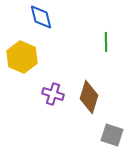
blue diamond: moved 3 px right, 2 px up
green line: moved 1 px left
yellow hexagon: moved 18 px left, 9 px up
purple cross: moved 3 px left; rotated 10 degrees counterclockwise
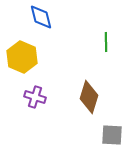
purple cross: moved 18 px left, 3 px down
gray square: rotated 15 degrees counterclockwise
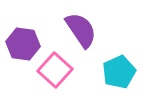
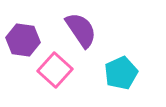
purple hexagon: moved 4 px up
cyan pentagon: moved 2 px right, 1 px down
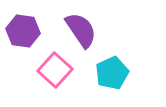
purple hexagon: moved 9 px up
cyan pentagon: moved 9 px left
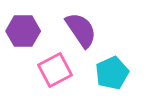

■ Direction: Render the part of the records that opens with the line containing "purple cross: moved 18 px left, 3 px down" and runs through the end of the records as a Markdown table with the columns Row and Line, giving each line a row number and omitting blank lines. Leave the pictures out of the table.

■ Exercise solution:
| Row | Line |
|---|---|
| 1 | purple cross: moved 18 px left, 3 px down |
| 2 | gray square: rotated 15 degrees counterclockwise |
| 3 | purple hexagon: moved 4 px up |
| 4 | cyan pentagon: moved 2 px right, 1 px down |
| 5 | purple hexagon: moved 9 px up |
| 6 | cyan pentagon: moved 9 px left |